Activity
In the entries below, every line with the string "none" is to be reported.

Given information

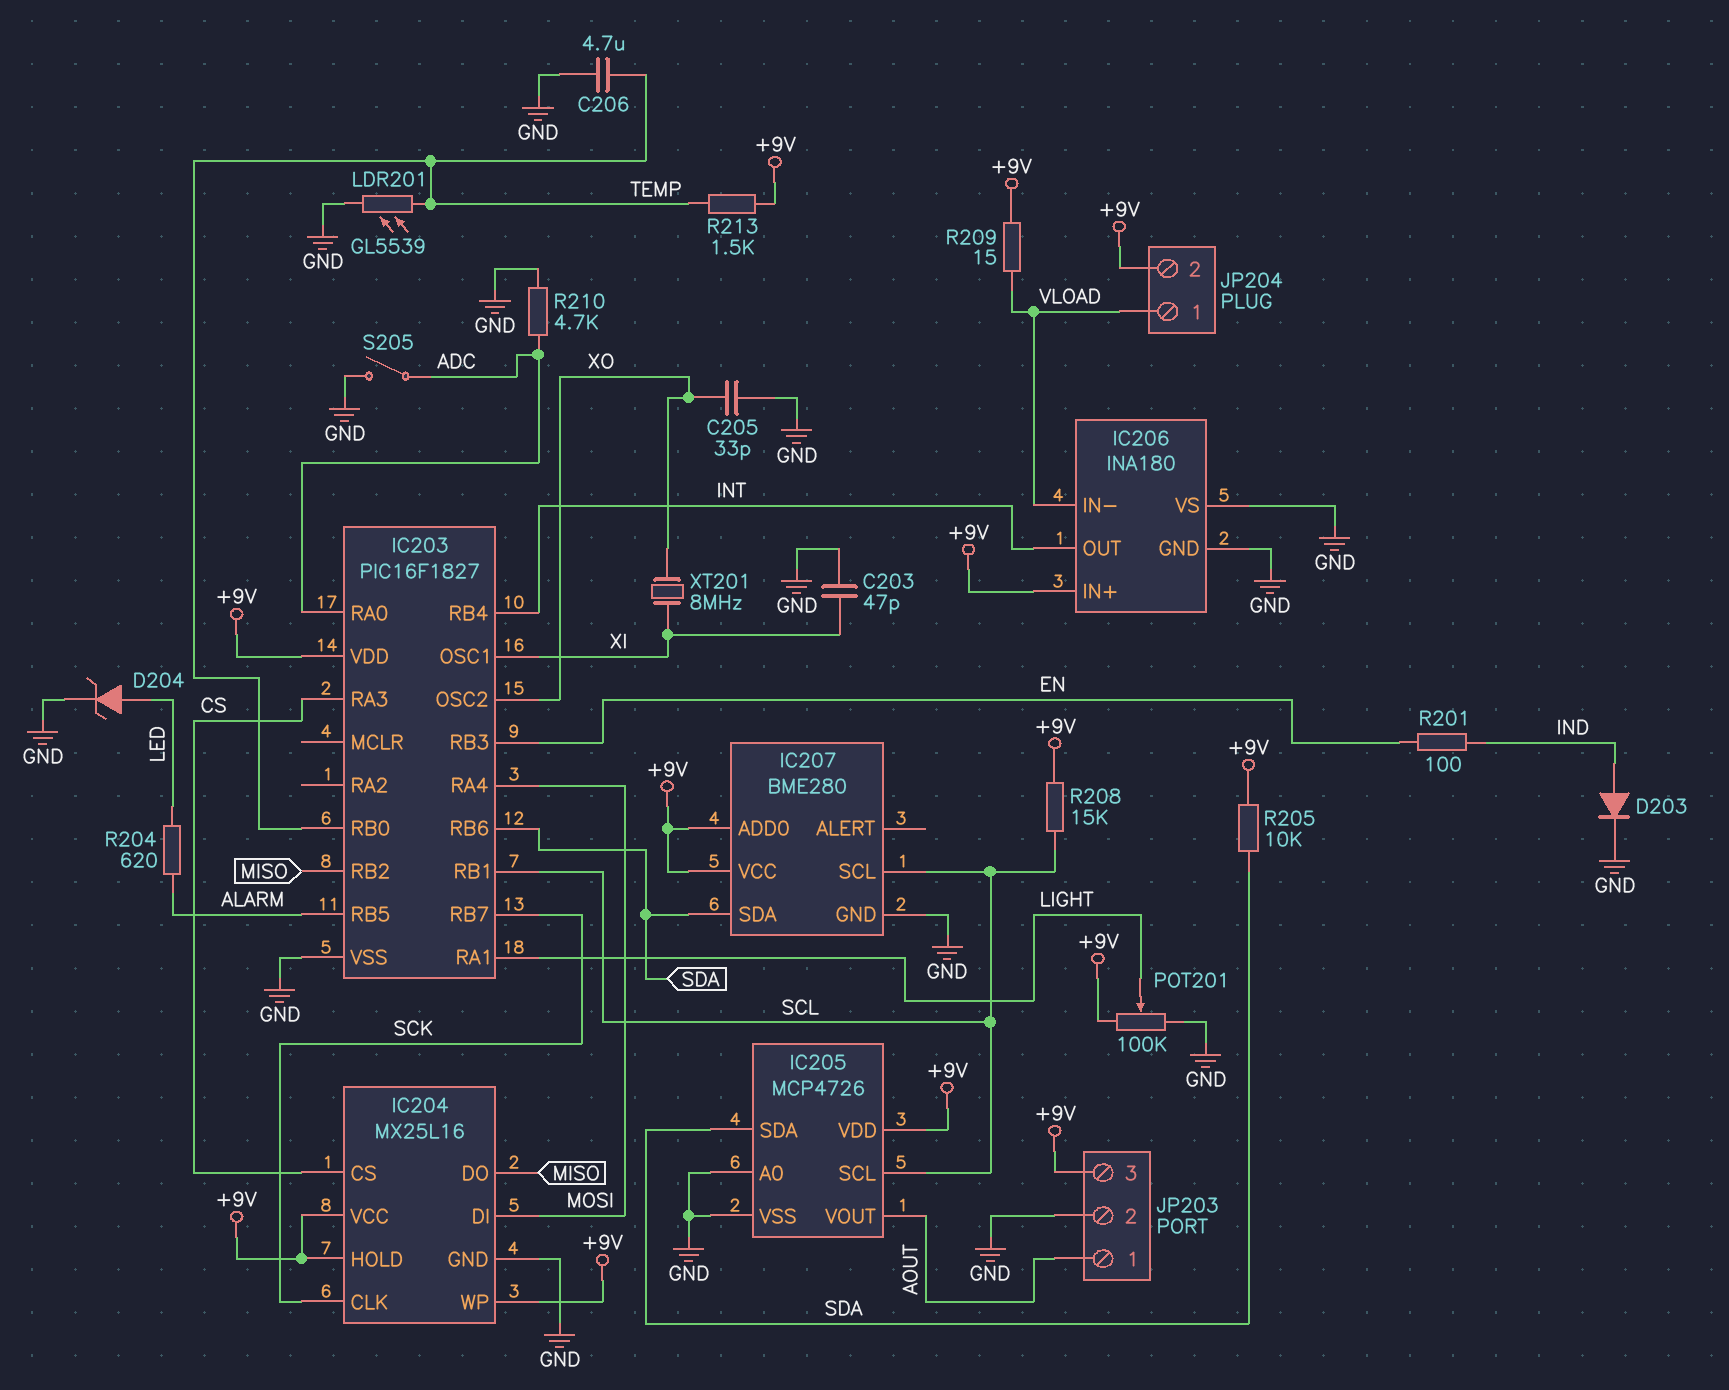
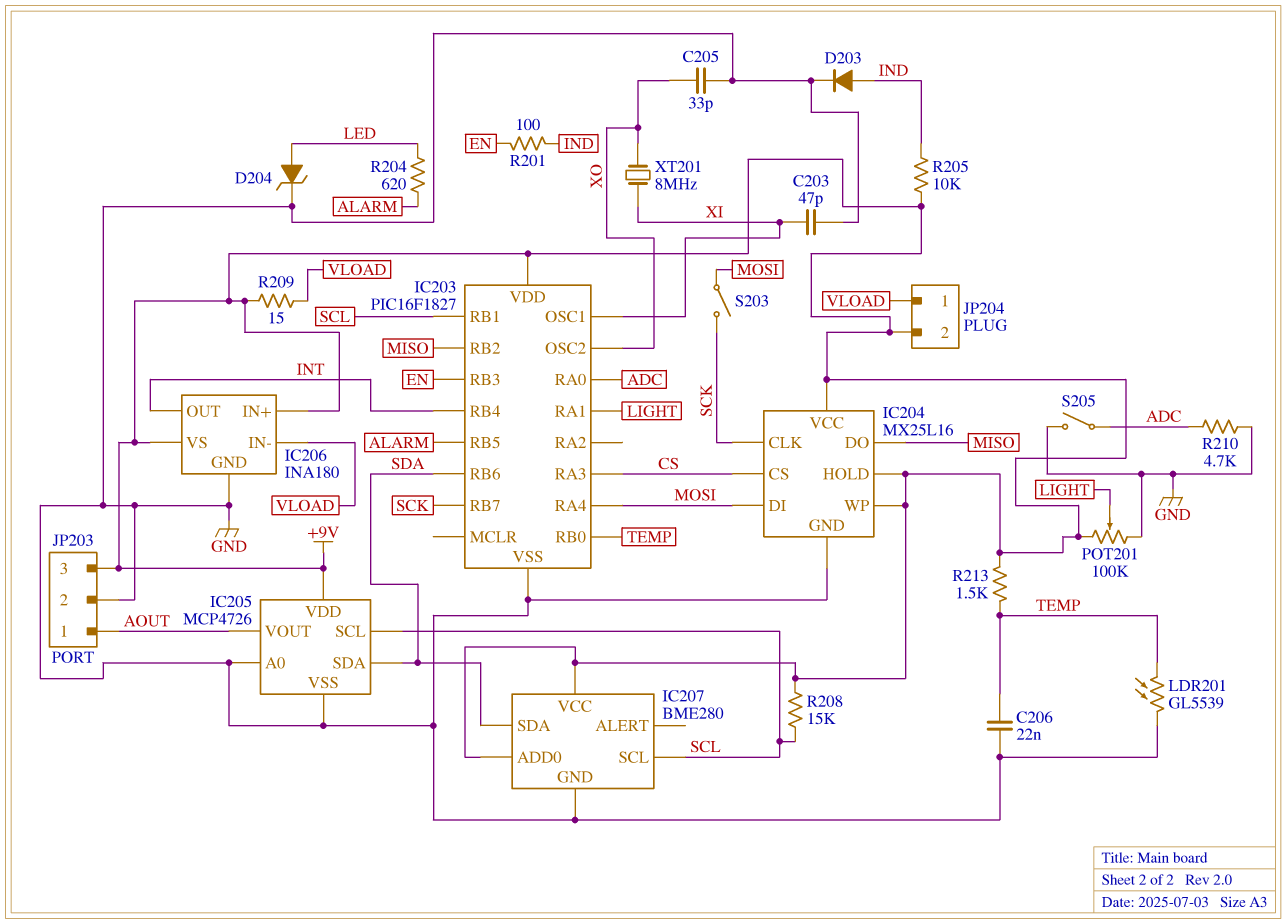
C206: 4.7uF (GND, TEMP) -> 22nF (GND, TEMP)
IC206 pin VS: GND -> +9V
R205: 10k (+9V, SDA) -> 10k (+9V, IND)
S203: none -> switch (MOSI, SCK)

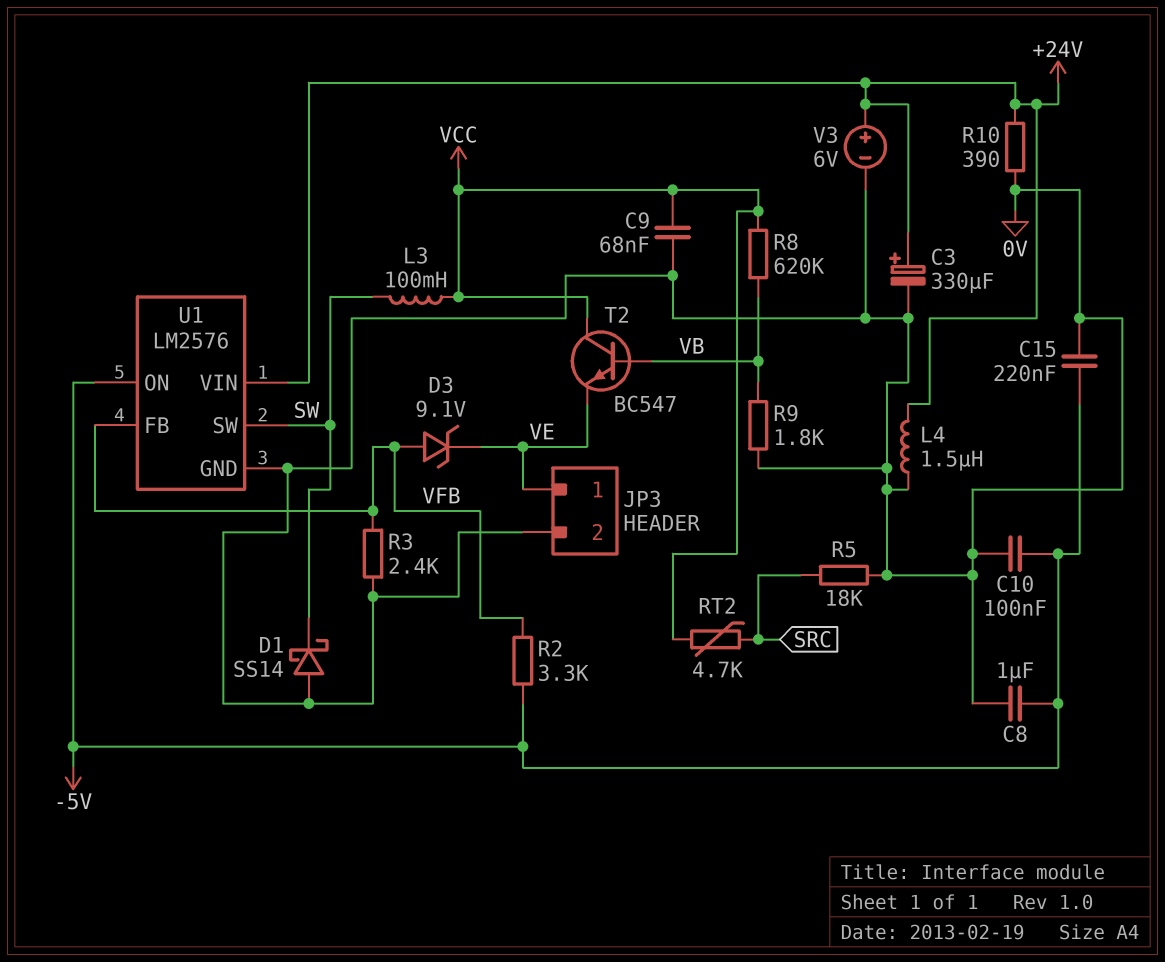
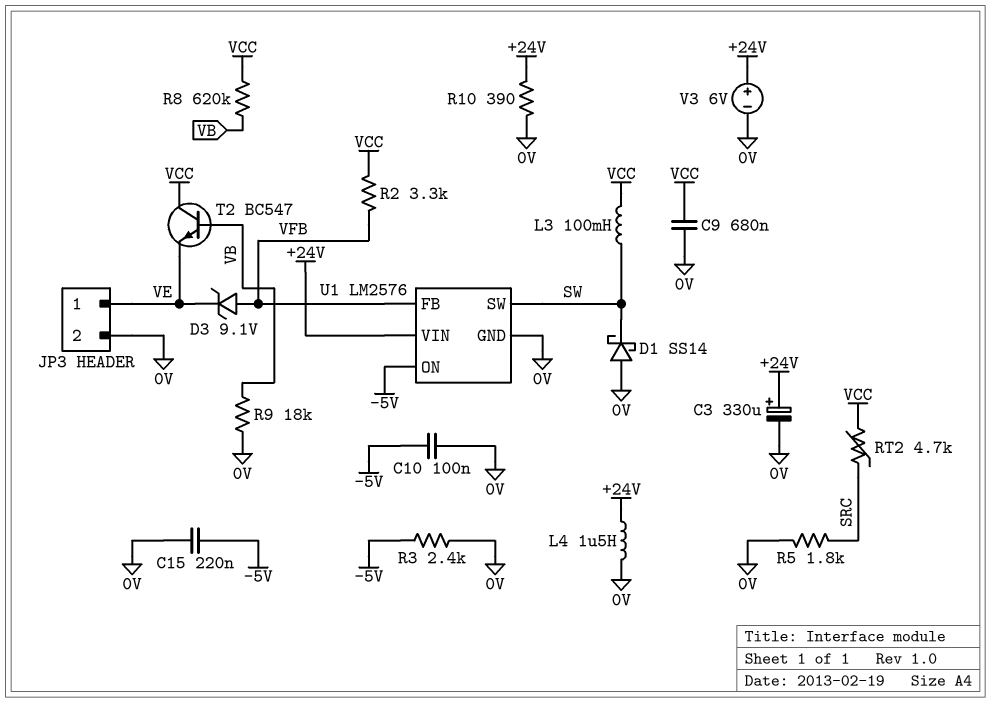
C8: 1uF (-5V, 0V) -> none
C9: 68nF (0V, VCC) -> 680nF (0V, VCC)
R2: 3.3k (-5V, VFB) -> 3.3k (VCC, VFB)
R3: 2.4k (0V, VFB) -> 2.4k (-5V, 0V)
R5: 18k (0V, SRC) -> 1.8k (0V, SRC)
R9: 1.8k (0V, VB) -> 18k (0V, VB)

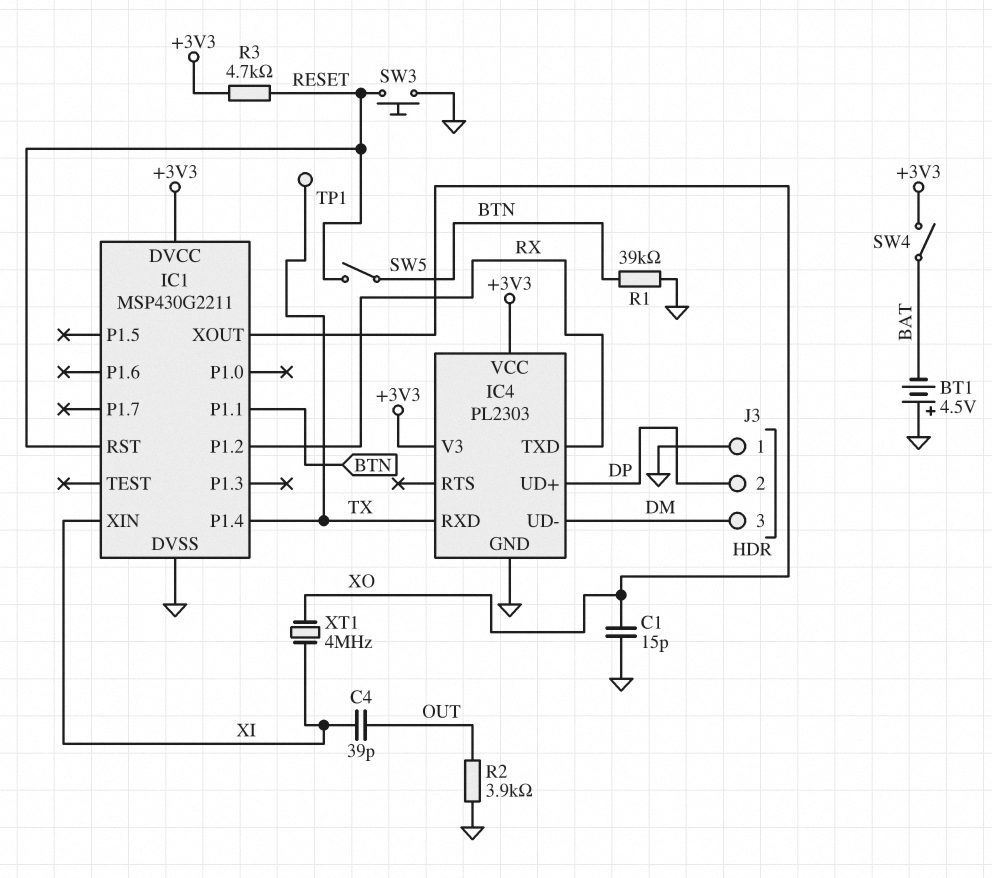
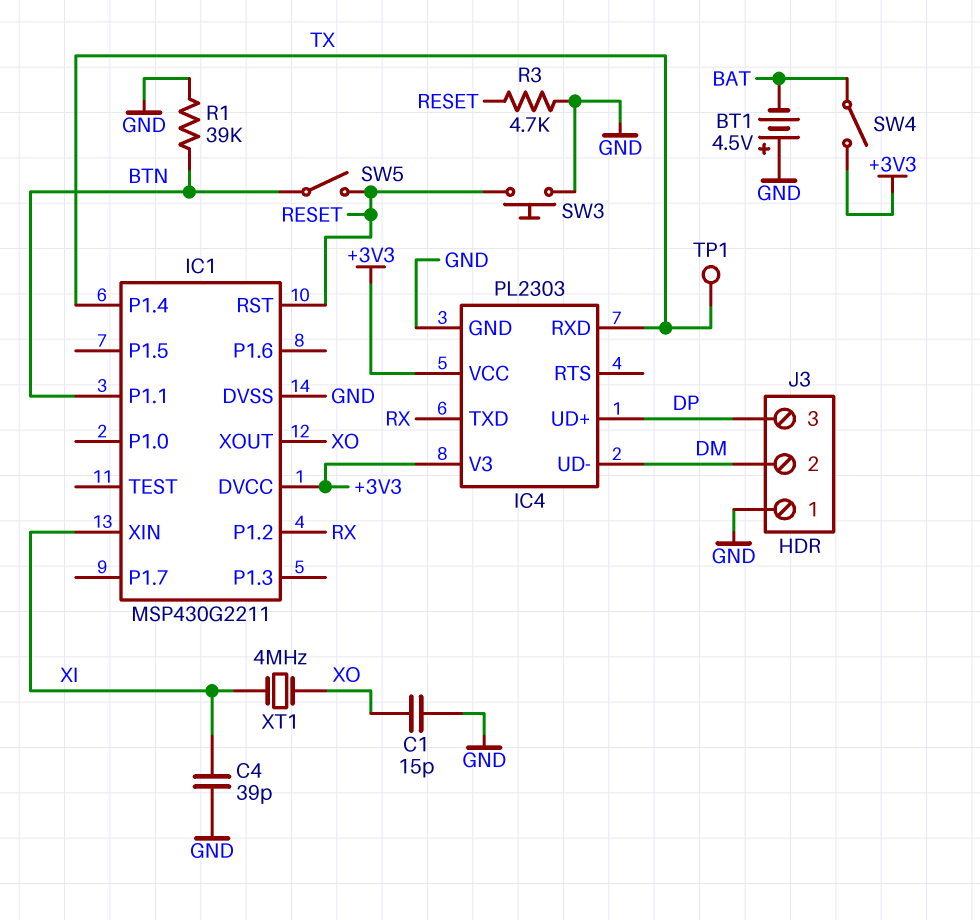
C4: 39pF (OUT, XI) -> 39pF (GND, XI)
J3 pin 2: DP -> DM
J3 pin 3: DM -> DP
R2: 3.9k (GND, OUT) -> none
R3: 4.7k (+3V3, RESET) -> 4.7k (GND, RESET)

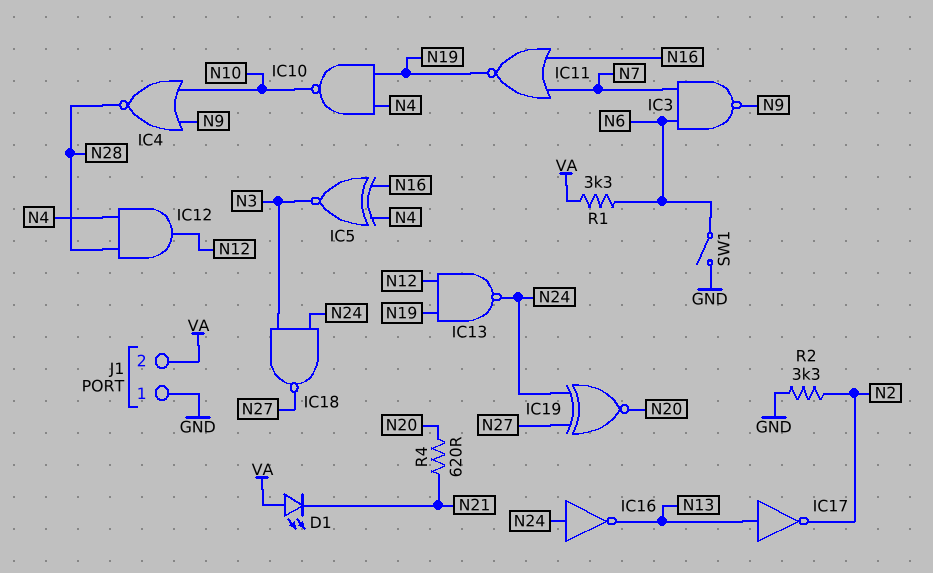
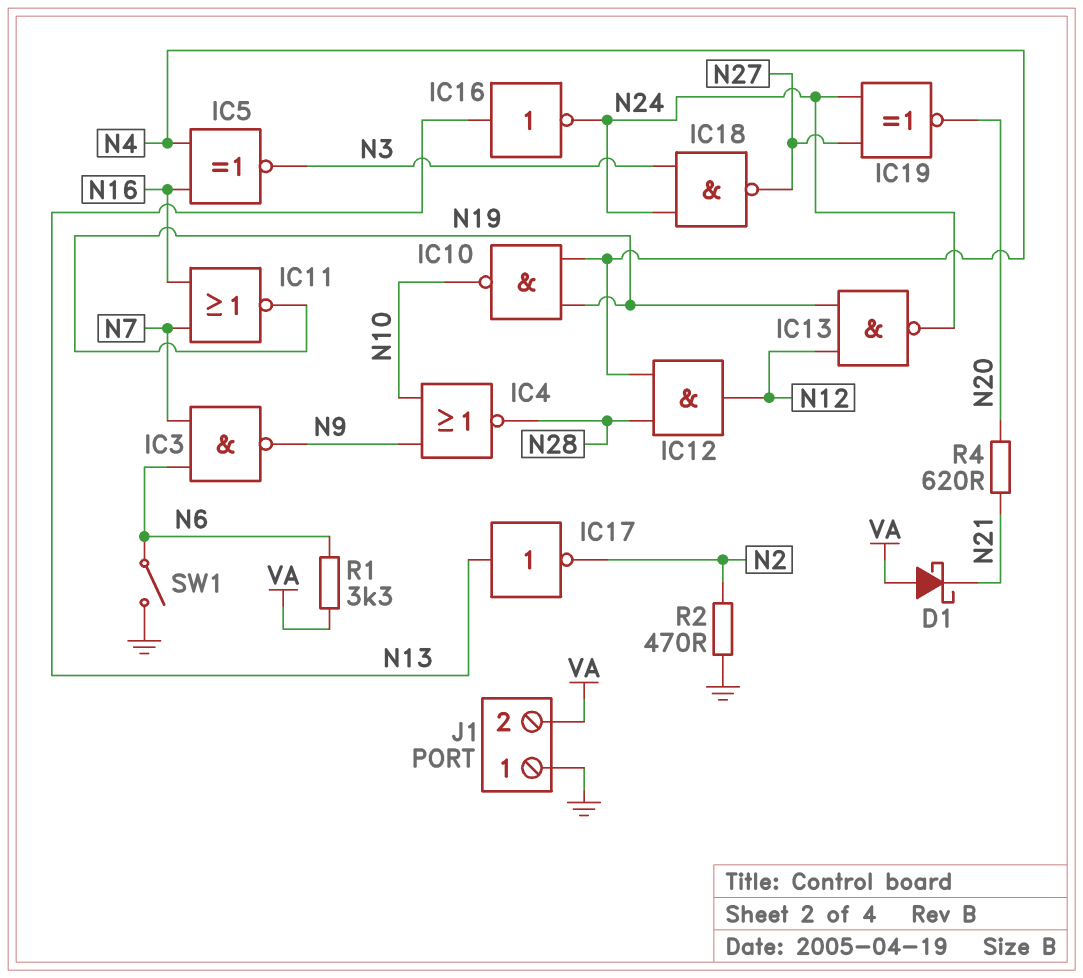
D1: LED (A VA, K N21) -> schottky (A VA, K N21)
IC16: NOT (in N24, out N13) -> NOT (in N13, out N24)
R2: 3.3k (GND, N2) -> 470 (GND, N2)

The completed task
S203: none -> switch (MOSI, SCK)
C8: 1uF (-5V, 0V) -> none
R2: 3.9k (GND, OUT) -> none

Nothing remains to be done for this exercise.